▸ **Task details**
Read through the material below and copy each line in which the word "plus" occurs.

▸ **Dataset entries**
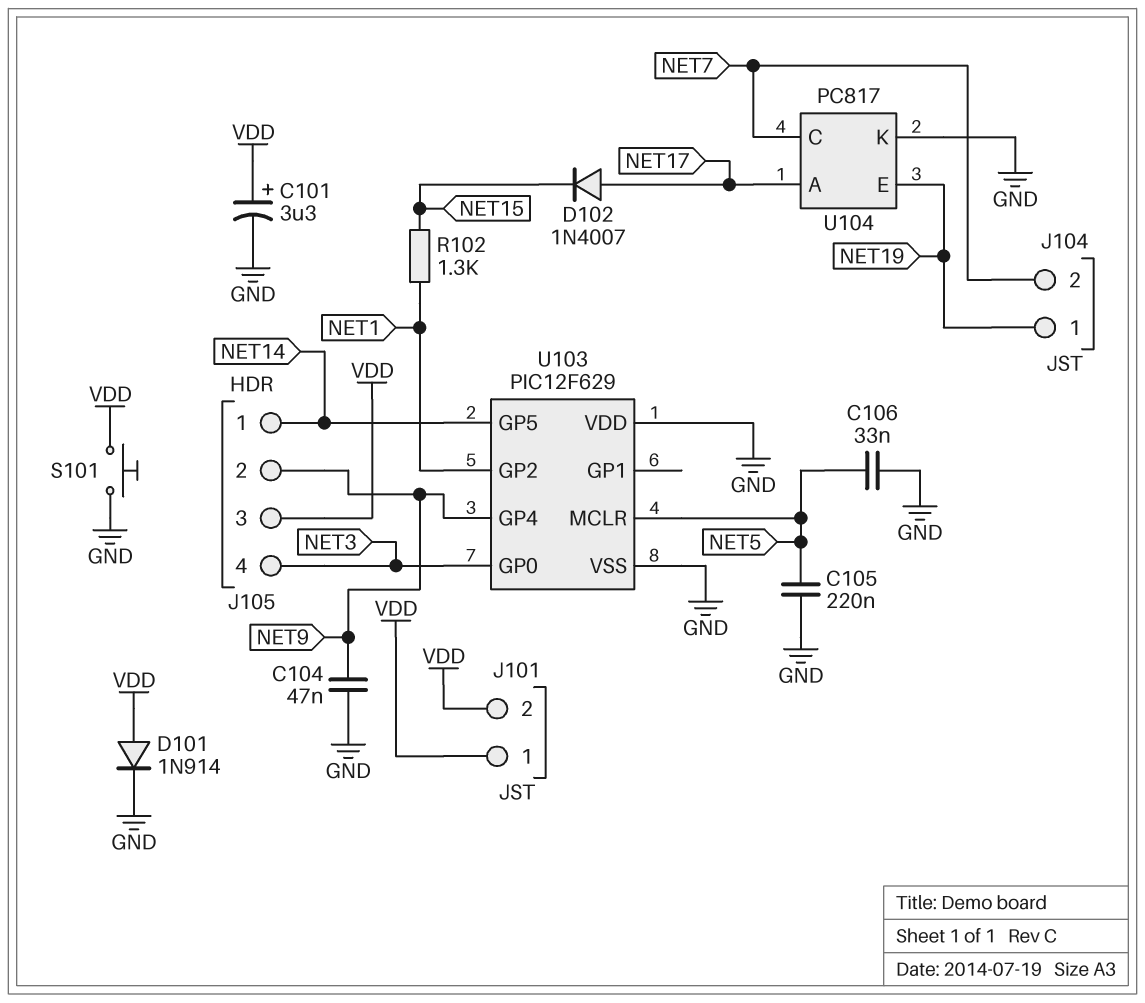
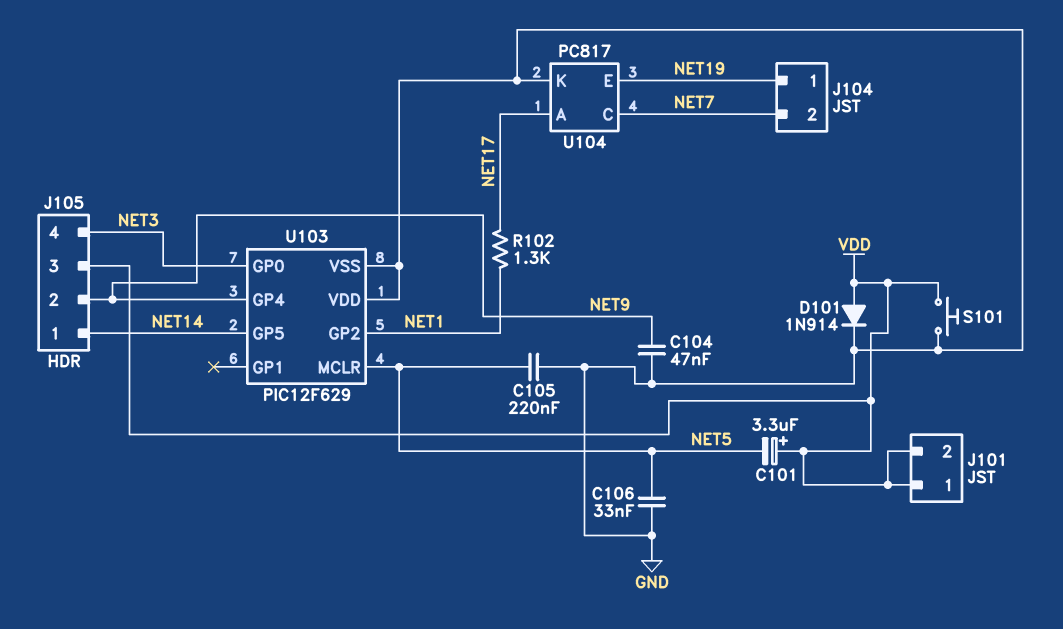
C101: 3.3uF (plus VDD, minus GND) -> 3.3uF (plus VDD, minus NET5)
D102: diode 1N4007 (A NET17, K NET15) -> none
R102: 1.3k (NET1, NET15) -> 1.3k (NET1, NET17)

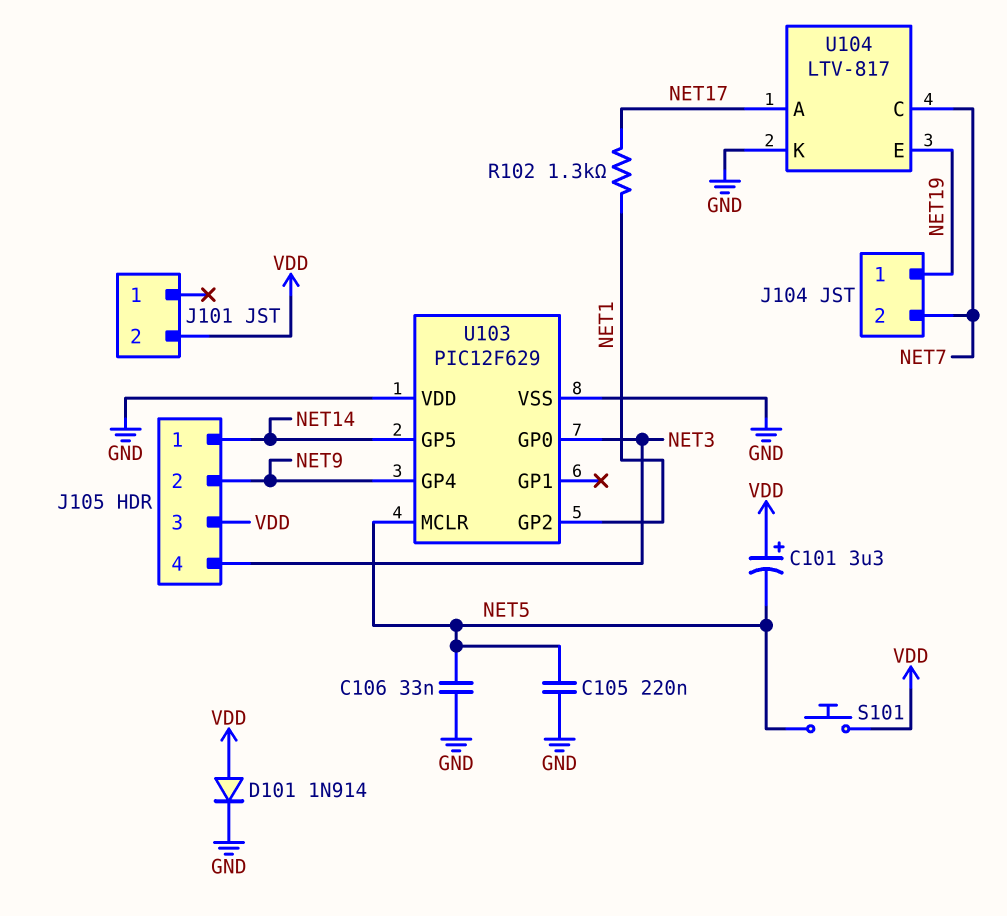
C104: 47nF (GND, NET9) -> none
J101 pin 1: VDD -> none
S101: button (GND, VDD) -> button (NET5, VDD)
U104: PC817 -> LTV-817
...
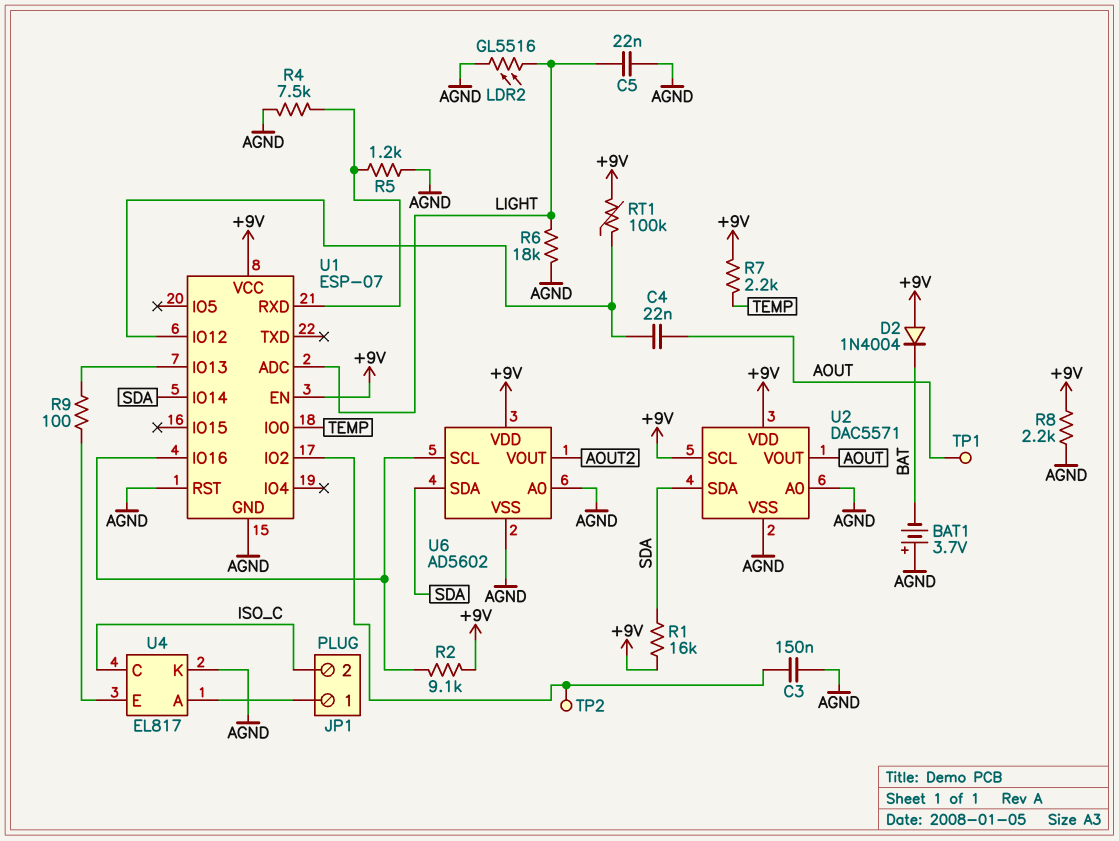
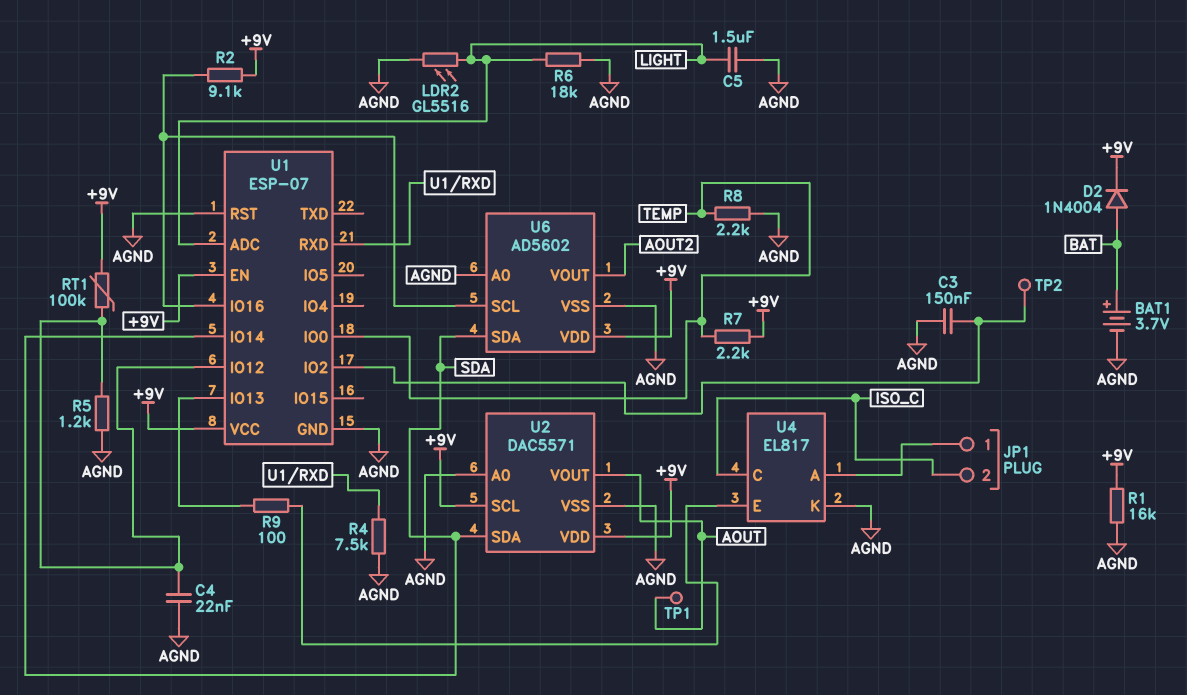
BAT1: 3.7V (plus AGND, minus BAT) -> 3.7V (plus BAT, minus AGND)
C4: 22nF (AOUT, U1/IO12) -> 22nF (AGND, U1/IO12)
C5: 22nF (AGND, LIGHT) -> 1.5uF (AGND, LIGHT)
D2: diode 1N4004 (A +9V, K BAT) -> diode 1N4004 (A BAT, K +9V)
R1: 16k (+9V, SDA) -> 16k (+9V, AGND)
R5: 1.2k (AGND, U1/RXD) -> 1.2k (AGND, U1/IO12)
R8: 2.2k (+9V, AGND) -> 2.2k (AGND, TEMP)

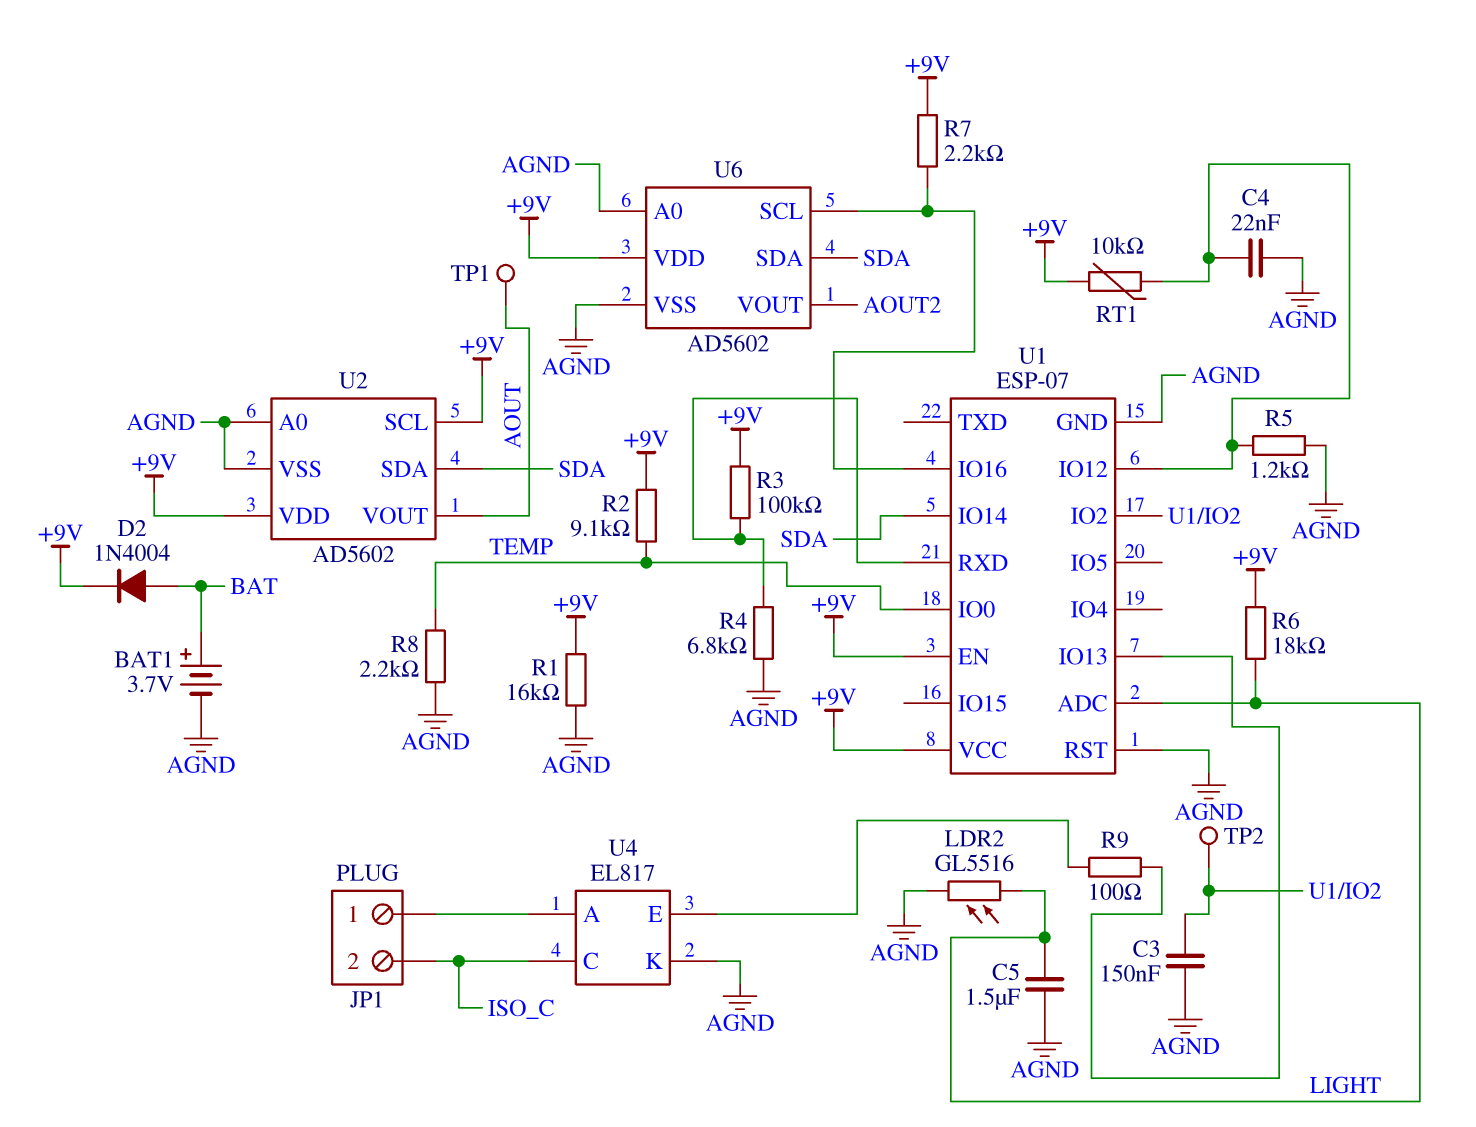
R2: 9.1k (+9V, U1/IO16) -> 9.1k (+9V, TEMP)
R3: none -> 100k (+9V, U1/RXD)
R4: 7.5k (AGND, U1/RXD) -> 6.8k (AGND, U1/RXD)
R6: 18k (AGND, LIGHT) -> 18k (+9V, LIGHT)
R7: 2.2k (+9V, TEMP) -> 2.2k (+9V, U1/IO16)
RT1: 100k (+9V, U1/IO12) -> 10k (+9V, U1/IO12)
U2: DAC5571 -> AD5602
* * *
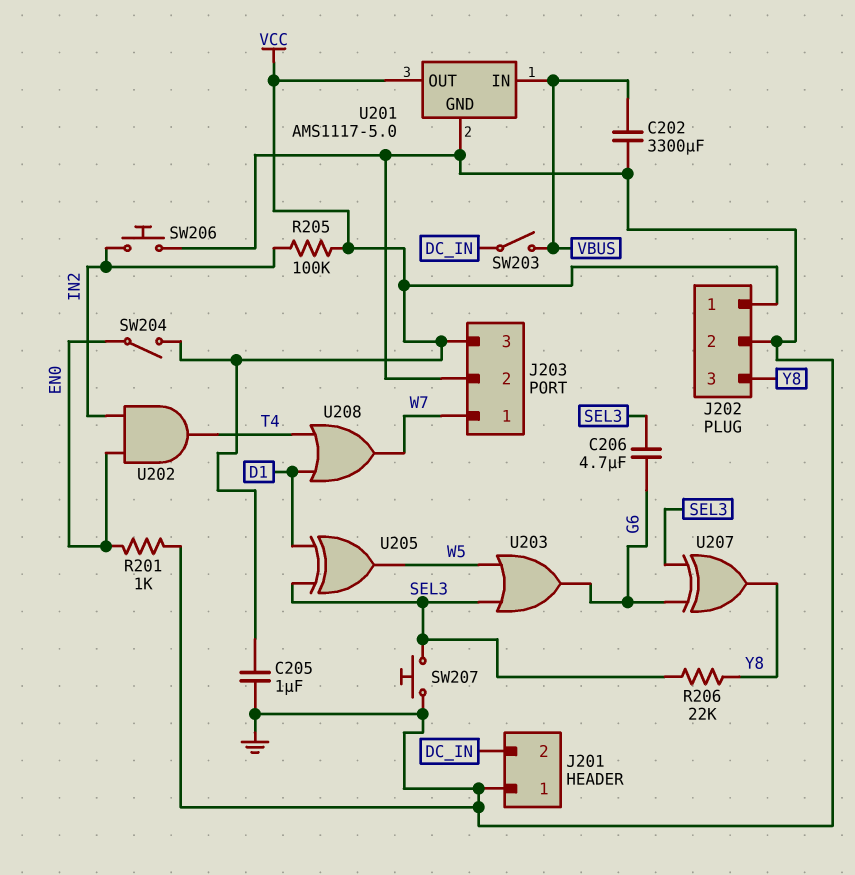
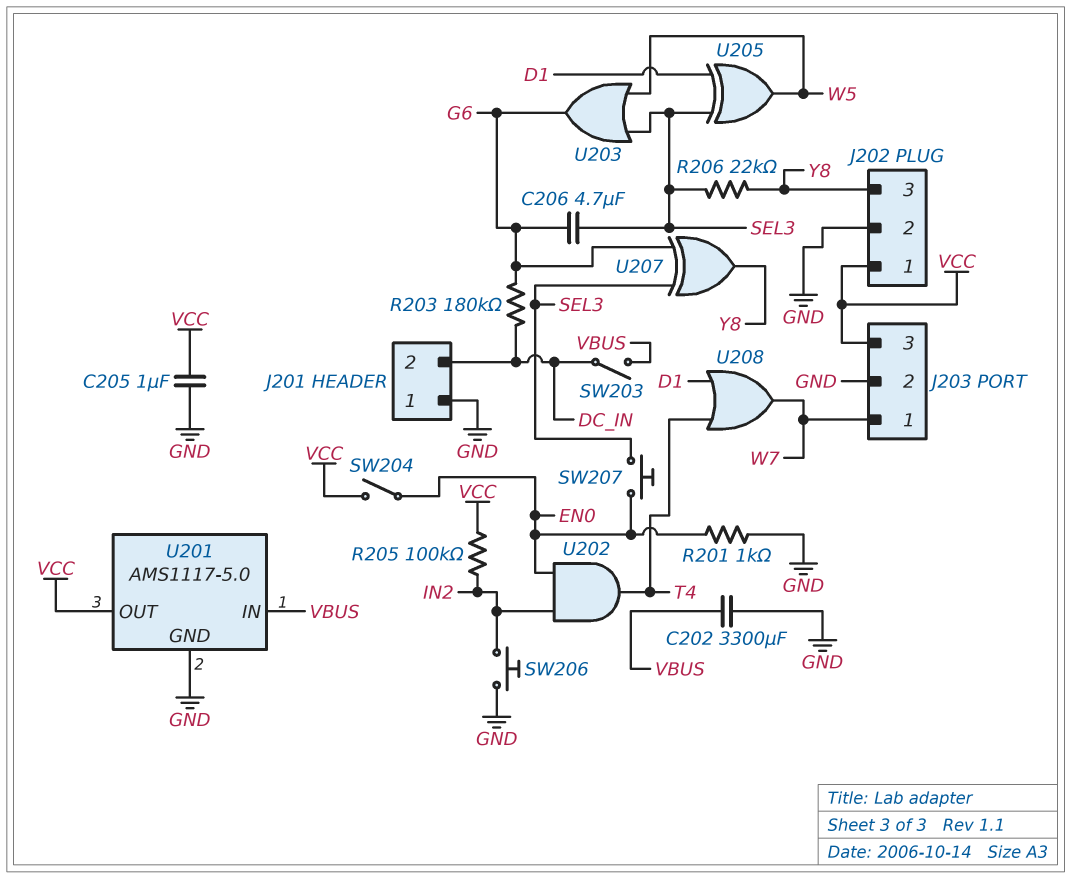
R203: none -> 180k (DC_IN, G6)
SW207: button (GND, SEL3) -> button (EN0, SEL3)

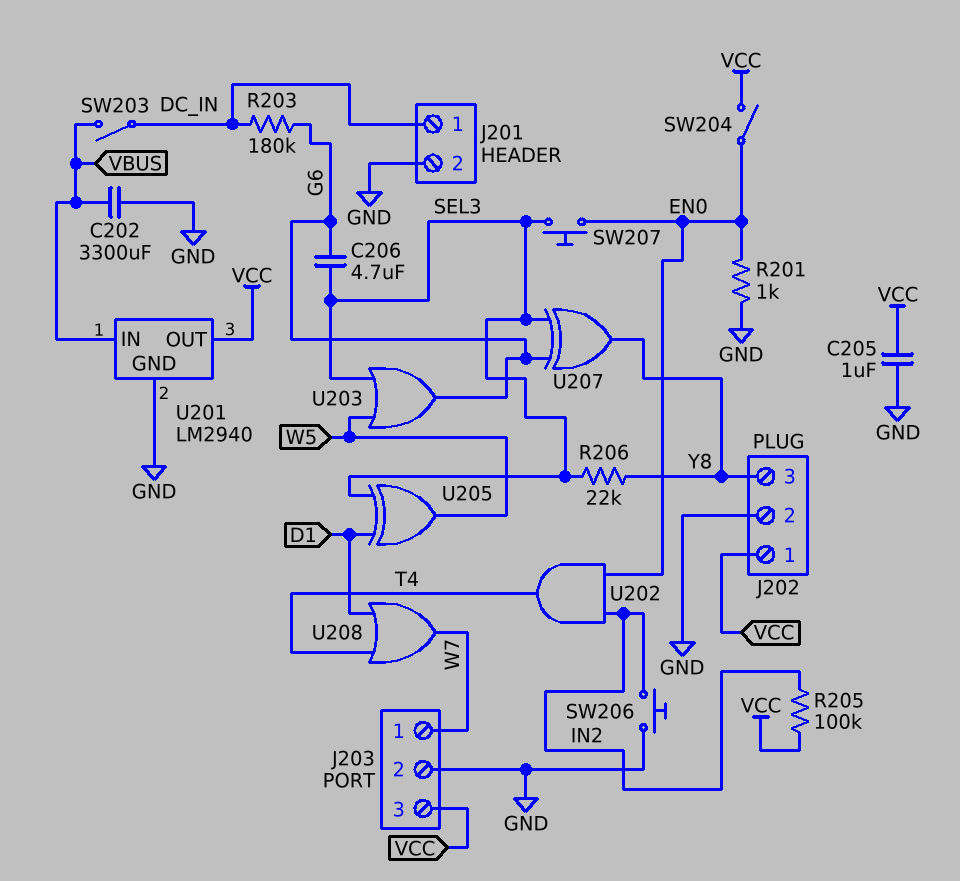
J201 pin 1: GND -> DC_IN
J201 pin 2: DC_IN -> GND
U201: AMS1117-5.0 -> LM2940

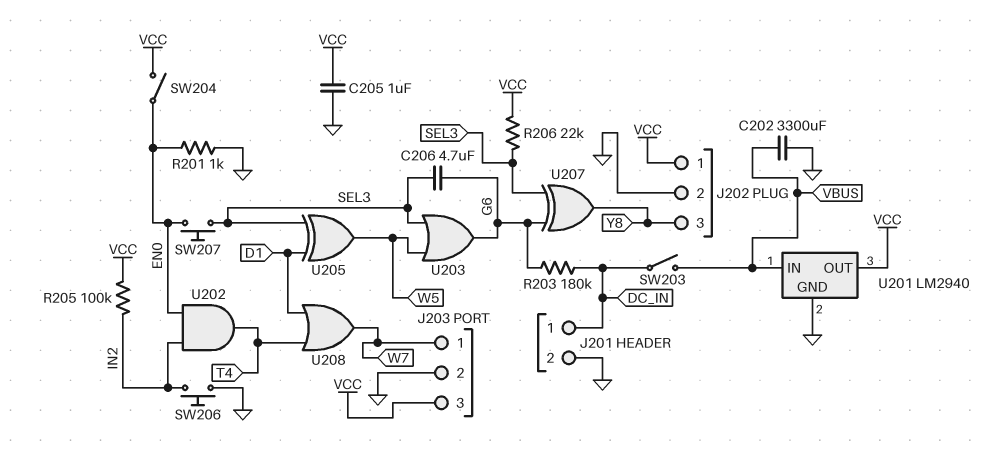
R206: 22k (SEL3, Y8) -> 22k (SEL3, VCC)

▸ **The answer**
C101: 3.3uF (plus VDD, minus GND) -> 3.3uF (plus VDD, minus NET5)
BAT1: 3.7V (plus AGND, minus BAT) -> 3.7V (plus BAT, minus AGND)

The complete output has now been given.